(Data extracted from a collection)

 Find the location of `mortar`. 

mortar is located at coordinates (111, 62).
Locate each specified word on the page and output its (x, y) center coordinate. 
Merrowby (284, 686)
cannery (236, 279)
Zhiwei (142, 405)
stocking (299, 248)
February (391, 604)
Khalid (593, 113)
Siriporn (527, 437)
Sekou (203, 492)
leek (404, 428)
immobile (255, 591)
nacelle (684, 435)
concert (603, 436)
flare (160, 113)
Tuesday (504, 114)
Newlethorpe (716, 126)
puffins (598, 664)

What is needed = Can you update the items from the line with "Siriporn (527, 437)" through the end of the items, swapping "leek" for "onion" and keeping everything else unchanged?

Exercise solution =
Siriporn (527, 437)
Sekou (203, 492)
onion (404, 428)
immobile (255, 591)
nacelle (684, 435)
concert (603, 436)
flare (160, 113)
Tuesday (504, 114)
Newlethorpe (716, 126)
puffins (598, 664)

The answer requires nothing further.